-- START OF Extracted information --
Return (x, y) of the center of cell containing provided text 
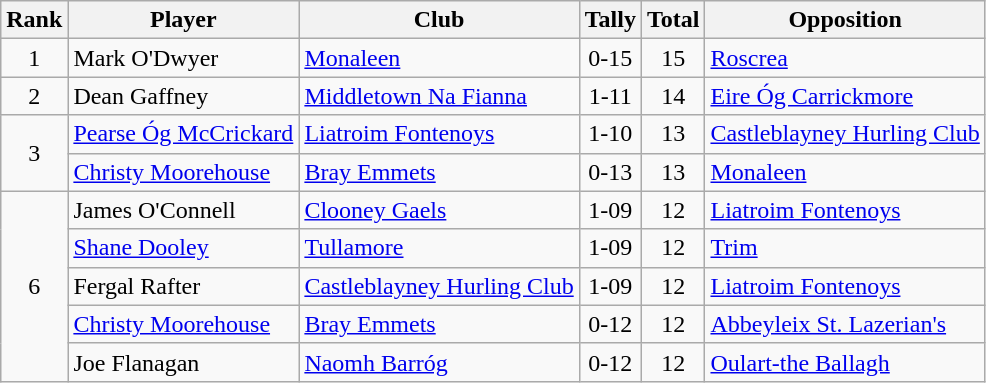
Oulart-the Ballagh (845, 362)
Roscrea (845, 58)
Club (439, 20)
1-11 (610, 96)
Fergal Rafter (184, 286)
3 (34, 153)
15 (673, 58)
Mark O'Dwyer (184, 58)
Opposition (845, 20)
Tullamore (439, 248)
Naomh Barróg (439, 362)
1-10 (610, 134)
1 (34, 58)
Eire Óg Carrickmore (845, 96)
Total (673, 20)
Abbeyleix St. Lazerian's (845, 324)
Pearse Óg McCrickard (184, 134)
Rank (34, 20)
0-13 (610, 172)
Shane Dooley (184, 248)
Player (184, 20)
0-15 (610, 58)
6 (34, 286)
2 (34, 96)
14 (673, 96)
Clooney Gaels (439, 210)
Dean Gaffney (184, 96)
Middletown Na Fianna (439, 96)
Trim (845, 248)
Tally (610, 20)
Joe Flanagan (184, 362)
James O'Connell (184, 210)
Output the (x, y) coordinate of the center of the cell containing the given text.  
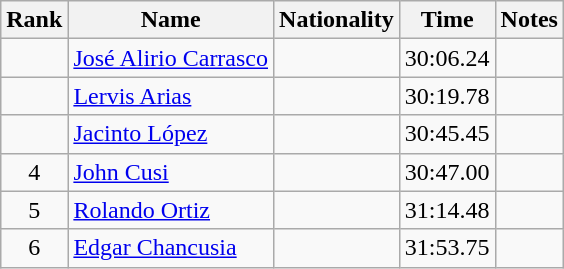
Time (447, 20)
Lervis Arias (171, 96)
30:06.24 (447, 58)
31:53.75 (447, 248)
Nationality (337, 20)
30:45.45 (447, 134)
Rank (34, 20)
Jacinto López (171, 134)
Name (171, 20)
30:47.00 (447, 172)
Notes (529, 20)
John Cusi (171, 172)
6 (34, 248)
4 (34, 172)
5 (34, 210)
José Alirio Carrasco (171, 58)
30:19.78 (447, 96)
Rolando Ortiz (171, 210)
31:14.48 (447, 210)
Edgar Chancusia (171, 248)
Locate the cell with the specified text and output its (X, Y) center coordinate. 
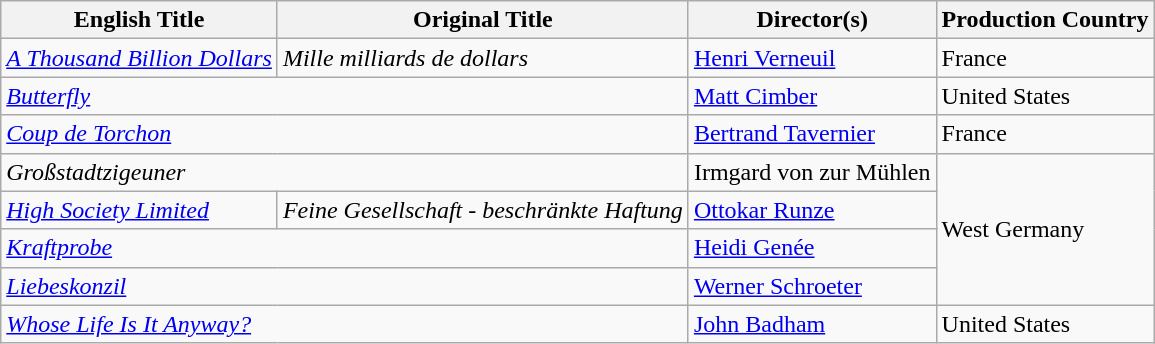
Matt Cimber (812, 96)
A Thousand Billion Dollars (140, 58)
Bertrand Tavernier (812, 134)
John Badham (812, 324)
Director(s) (812, 20)
Kraftprobe (345, 248)
Butterfly (345, 96)
Mille milliards de dollars (482, 58)
Liebeskonzil (345, 286)
Werner Schroeter (812, 286)
Großstadtzigeuner (345, 172)
Heidi Genée (812, 248)
Feine Gesellschaft - beschränkte Haftung (482, 210)
Production Country (1045, 20)
Whose Life Is It Anyway? (345, 324)
Henri Verneuil (812, 58)
English Title (140, 20)
Coup de Torchon (345, 134)
Original Title (482, 20)
Ottokar Runze (812, 210)
Irmgard von zur Mühlen (812, 172)
West Germany (1045, 229)
High Society Limited (140, 210)
Output the [x, y] coordinate of the center of the cell containing the given text.  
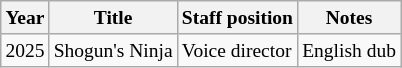
Title [113, 18]
English dub [350, 50]
Year [25, 18]
Notes [350, 18]
Shogun's Ninja [113, 50]
Voice director [237, 50]
Staff position [237, 18]
2025 [25, 50]
For the text-containing cell, return its midpoint in [X, Y] coordinate format. 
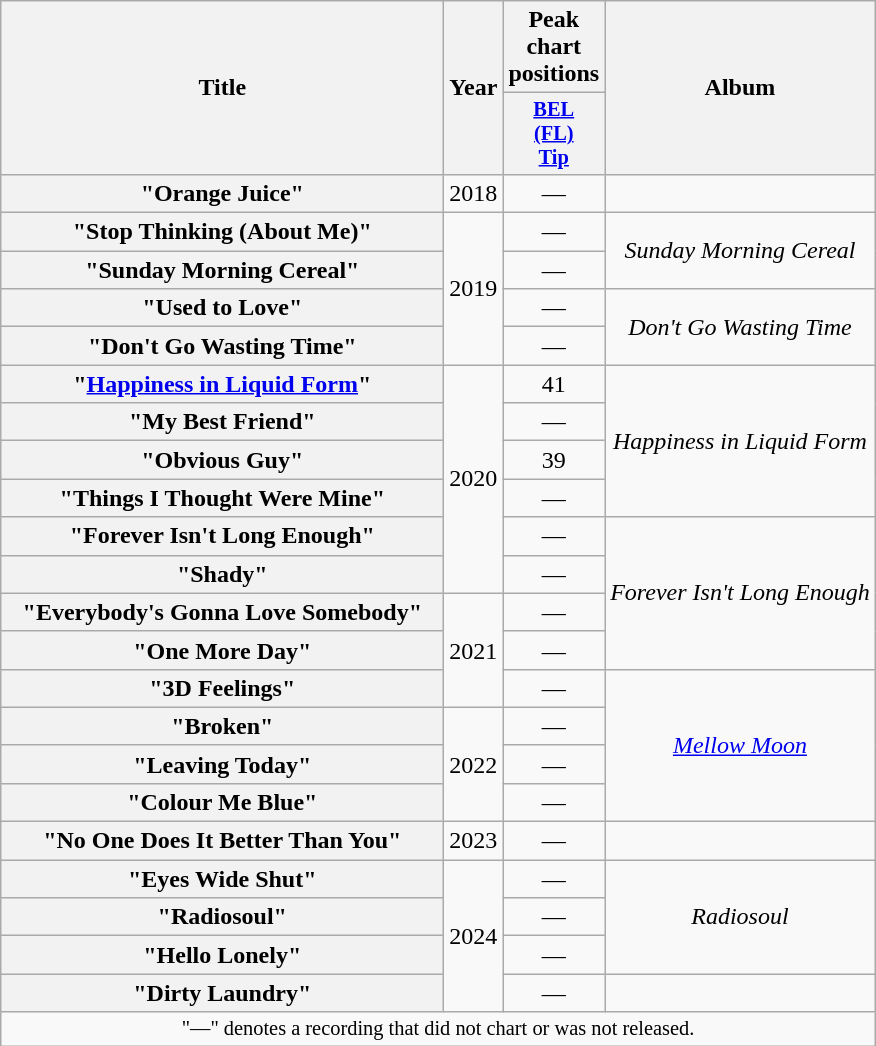
Title [222, 88]
"One More Day" [222, 650]
"Orange Juice" [222, 193]
"Don't Go Wasting Time" [222, 346]
"My Best Friend" [222, 422]
"Obvious Guy" [222, 460]
2023 [474, 841]
2018 [474, 193]
"Radiosoul" [222, 917]
Radiosoul [740, 917]
Mellow Moon [740, 745]
Sunday Morning Cereal [740, 251]
"Eyes Wide Shut" [222, 879]
Album [740, 88]
Peak chart positions [554, 47]
"Things I Thought Were Mine" [222, 498]
Forever Isn't Long Enough [740, 593]
2022 [474, 764]
39 [554, 460]
"Dirty Laundry" [222, 993]
"Colour Me Blue" [222, 802]
2020 [474, 479]
2024 [474, 936]
"3D Feelings" [222, 688]
Year [474, 88]
2019 [474, 289]
2021 [474, 650]
"Shady" [222, 574]
"No One Does It Better Than You" [222, 841]
Happiness in Liquid Form [740, 441]
"Everybody's Gonna Love Somebody" [222, 612]
"Sunday Morning Cereal" [222, 270]
"Happiness in Liquid Form" [222, 384]
Don't Go Wasting Time [740, 327]
"Hello Lonely" [222, 955]
BEL(FL)Tip [554, 134]
41 [554, 384]
"Broken" [222, 726]
"Leaving Today" [222, 764]
"Used to Love" [222, 308]
"—" denotes a recording that did not chart or was not released. [438, 1029]
"Forever Isn't Long Enough" [222, 536]
"Stop Thinking (About Me)" [222, 232]
For the text-containing cell, return its midpoint in [x, y] coordinate format. 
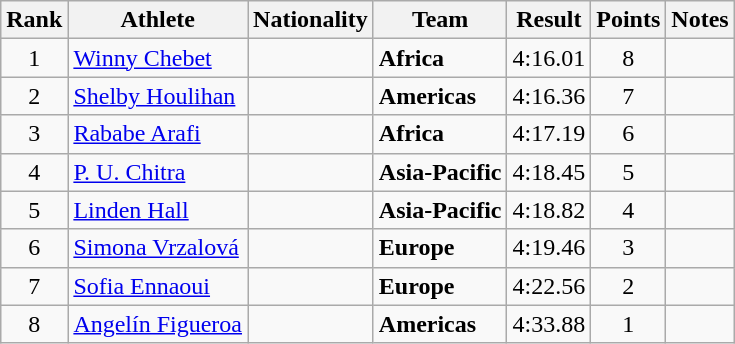
Shelby Houlihan [158, 96]
4:33.88 [549, 324]
Sofia Ennaoui [158, 286]
Linden Hall [158, 210]
Team [440, 20]
4:16.01 [549, 58]
4:17.19 [549, 134]
Simona Vrzalová [158, 248]
4:16.36 [549, 96]
P. U. Chitra [158, 172]
Rank [34, 20]
4:19.46 [549, 248]
Notes [700, 20]
Nationality [311, 20]
4:22.56 [549, 286]
4:18.45 [549, 172]
Rababe Arafi [158, 134]
Angelín Figueroa [158, 324]
Winny Chebet [158, 58]
Points [628, 20]
Athlete [158, 20]
Result [549, 20]
4:18.82 [549, 210]
Locate the cell with the specified text and output its [x, y] center coordinate. 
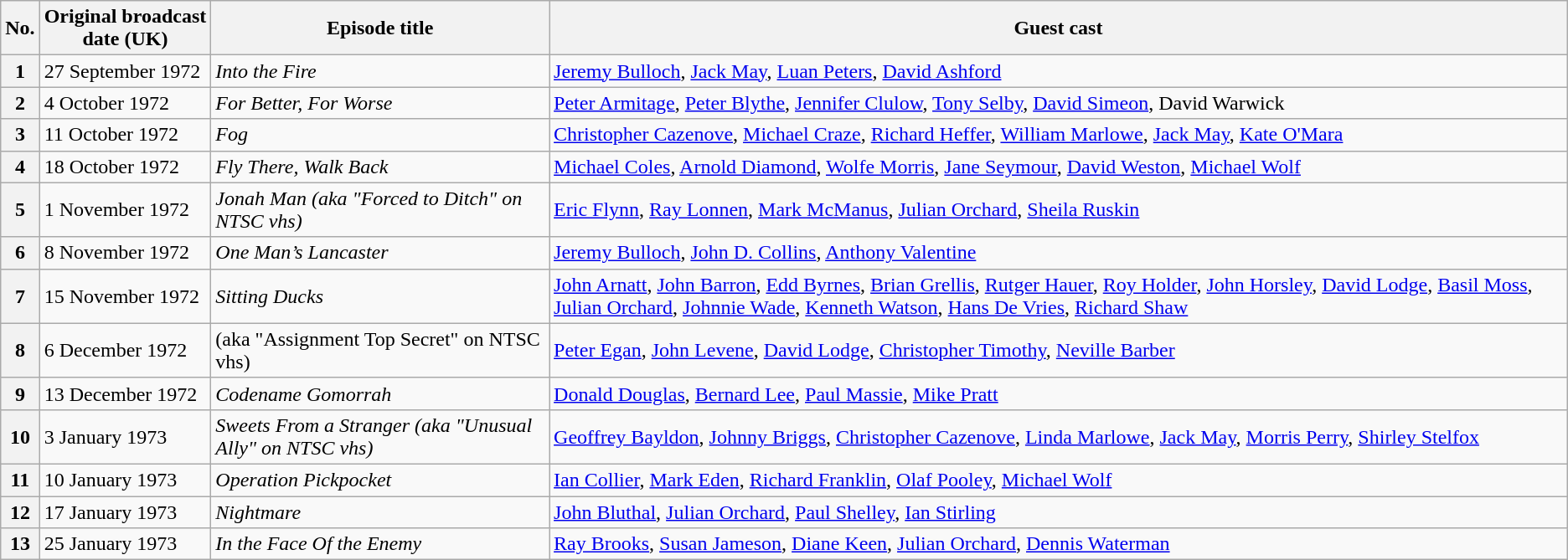
1 November 1972 [126, 209]
For Better, For Worse [380, 103]
No. [20, 28]
6 December 1972 [126, 350]
12 [20, 512]
Original broadcastdate (UK) [126, 28]
6 [20, 253]
In the Face Of the Enemy [380, 544]
Jeremy Bulloch, Jack May, Luan Peters, David Ashford [1059, 71]
Eric Flynn, Ray Lonnen, Mark McManus, Julian Orchard, Sheila Ruskin [1059, 209]
Ian Collier, Mark Eden, Richard Franklin, Olaf Pooley, Michael Wolf [1059, 480]
John Bluthal, Julian Orchard, Paul Shelley, Ian Stirling [1059, 512]
Sitting Ducks [380, 297]
Codename Gomorrah [380, 394]
10 January 1973 [126, 480]
Peter Armitage, Peter Blythe, Jennifer Clulow, Tony Selby, David Simeon, David Warwick [1059, 103]
1 [20, 71]
Christopher Cazenove, Michael Craze, Richard Heffer, William Marlowe, Jack May, Kate O'Mara [1059, 135]
Guest cast [1059, 28]
17 January 1973 [126, 512]
One Man’s Lancaster [380, 253]
18 October 1972 [126, 167]
Donald Douglas, Bernard Lee, Paul Massie, Mike Pratt [1059, 394]
Ray Brooks, Susan Jameson, Diane Keen, Julian Orchard, Dennis Waterman [1059, 544]
Nightmare [380, 512]
11 October 1972 [126, 135]
Michael Coles, Arnold Diamond, Wolfe Morris, Jane Seymour, David Weston, Michael Wolf [1059, 167]
Peter Egan, John Levene, David Lodge, Christopher Timothy, Neville Barber [1059, 350]
Fog [380, 135]
Jeremy Bulloch, John D. Collins, Anthony Valentine [1059, 253]
Episode title [380, 28]
8 November 1972 [126, 253]
Sweets From a Stranger (aka "Unusual Ally" on NTSC vhs) [380, 437]
2 [20, 103]
Jonah Man (aka "Forced to Ditch" on NTSC vhs) [380, 209]
9 [20, 394]
11 [20, 480]
5 [20, 209]
Operation Pickpocket [380, 480]
13 [20, 544]
25 January 1973 [126, 544]
Geoffrey Bayldon, Johnny Briggs, Christopher Cazenove, Linda Marlowe, Jack May, Morris Perry, Shirley Stelfox [1059, 437]
3 [20, 135]
7 [20, 297]
(aka "Assignment Top Secret" on NTSC vhs) [380, 350]
3 January 1973 [126, 437]
10 [20, 437]
4 October 1972 [126, 103]
Into the Fire [380, 71]
8 [20, 350]
4 [20, 167]
13 December 1972 [126, 394]
Fly There, Walk Back [380, 167]
27 September 1972 [126, 71]
15 November 1972 [126, 297]
Output the [X, Y] coordinate of the center of the cell containing the given text.  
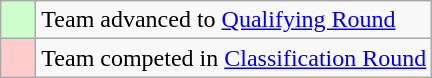
Team competed in Classification Round [234, 58]
Team advanced to Qualifying Round [234, 20]
Determine the [x, y] coordinate at the center of the cell enclosing the given text.  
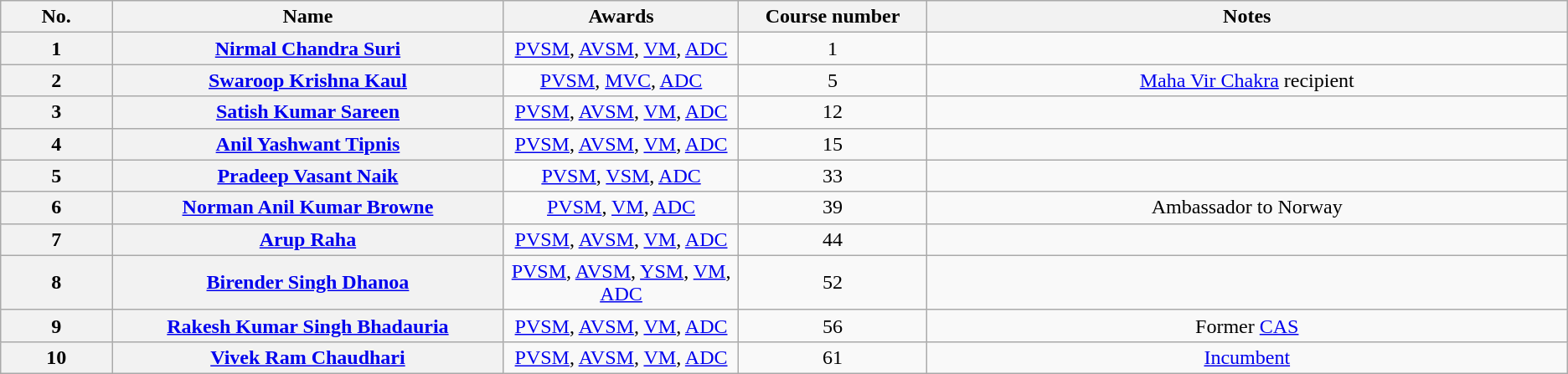
33 [833, 176]
52 [833, 283]
Former CAS [1246, 326]
15 [833, 144]
PVSM, MVC, ADC [622, 80]
Incumbent [1246, 358]
Norman Anil Kumar Browne [308, 208]
3 [57, 112]
Pradeep Vasant Naik [308, 176]
56 [833, 326]
Maha Vir Chakra recipient [1246, 80]
10 [57, 358]
PVSM, VM, ADC [622, 208]
8 [57, 283]
Vivek Ram Chaudhari [308, 358]
Satish Kumar Sareen [308, 112]
Course number [833, 17]
Name [308, 17]
Rakesh Kumar Singh Bhadauria [308, 326]
Ambassador to Norway [1246, 208]
Swaroop Krishna Kaul [308, 80]
44 [833, 240]
No. [57, 17]
39 [833, 208]
4 [57, 144]
2 [57, 80]
12 [833, 112]
9 [57, 326]
Anil Yashwant Tipnis [308, 144]
6 [57, 208]
PVSM, AVSM, YSM, VM, ADC [622, 283]
Awards [622, 17]
Birender Singh Dhanoa [308, 283]
61 [833, 358]
Arup Raha [308, 240]
Nirmal Chandra Suri [308, 49]
7 [57, 240]
PVSM, VSM, ADC [622, 176]
Notes [1246, 17]
From the cell containing the given text, extract its center point as [X, Y] coordinate. 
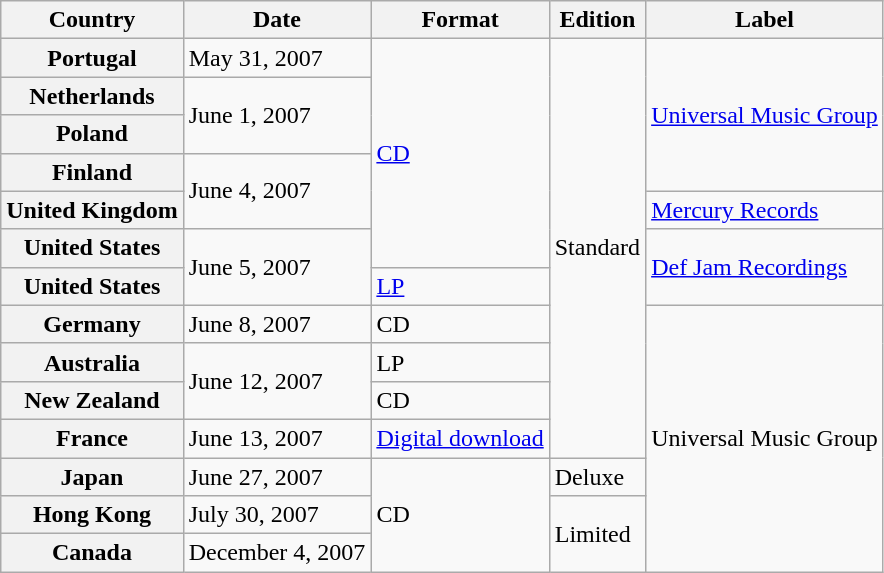
Finland [92, 172]
New Zealand [92, 400]
June 1, 2007 [277, 115]
Format [460, 20]
United Kingdom [92, 210]
Netherlands [92, 96]
June 8, 2007 [277, 324]
Australia [92, 362]
June 13, 2007 [277, 438]
Canada [92, 553]
June 4, 2007 [277, 191]
Hong Kong [92, 515]
July 30, 2007 [277, 515]
France [92, 438]
Poland [92, 134]
Def Jam Recordings [765, 267]
Portugal [92, 58]
Germany [92, 324]
May 31, 2007 [277, 58]
Mercury Records [765, 210]
June 12, 2007 [277, 381]
Limited [597, 534]
Standard [597, 248]
Edition [597, 20]
June 27, 2007 [277, 477]
June 5, 2007 [277, 267]
Digital download [460, 438]
Deluxe [597, 477]
Country [92, 20]
Label [765, 20]
Date [277, 20]
December 4, 2007 [277, 553]
Japan [92, 477]
Identify which cell holds the provided text, then report its (x, y) central coordinate. 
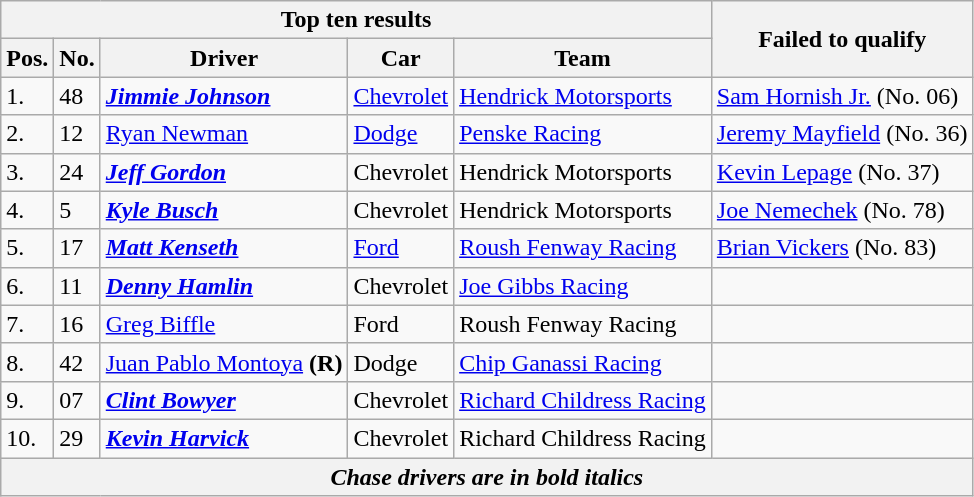
4. (28, 210)
12 (77, 134)
24 (77, 172)
Matt Kenseth (224, 248)
Joe Nemechek (No. 78) (842, 210)
1. (28, 96)
Kevin Lepage (No. 37) (842, 172)
11 (77, 286)
Clint Bowyer (224, 400)
Pos. (28, 58)
Jeff Gordon (224, 172)
17 (77, 248)
Driver (224, 58)
Chase drivers are in bold italics (487, 477)
8. (28, 362)
Car (401, 58)
16 (77, 324)
5 (77, 210)
42 (77, 362)
Jimmie Johnson (224, 96)
Joe Gibbs Racing (583, 286)
Brian Vickers (No. 83) (842, 248)
9. (28, 400)
Jeremy Mayfield (No. 36) (842, 134)
7. (28, 324)
Kevin Harvick (224, 438)
Chip Ganassi Racing (583, 362)
Team (583, 58)
Penske Racing (583, 134)
5. (28, 248)
Ryan Newman (224, 134)
6. (28, 286)
Kyle Busch (224, 210)
07 (77, 400)
3. (28, 172)
29 (77, 438)
Juan Pablo Montoya (R) (224, 362)
Sam Hornish Jr. (No. 06) (842, 96)
Failed to qualify (842, 39)
Greg Biffle (224, 324)
10. (28, 438)
48 (77, 96)
Denny Hamlin (224, 286)
2. (28, 134)
No. (77, 58)
Top ten results (356, 20)
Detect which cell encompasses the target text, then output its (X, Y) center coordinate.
-- END OF Extracted information --
- **Given exercise**
Collect every line above that contains the word "November".

- **Result of the exercise**
1 November 1972 [126, 209]
8 November 1972 [126, 253]
15 November 1972 [126, 297]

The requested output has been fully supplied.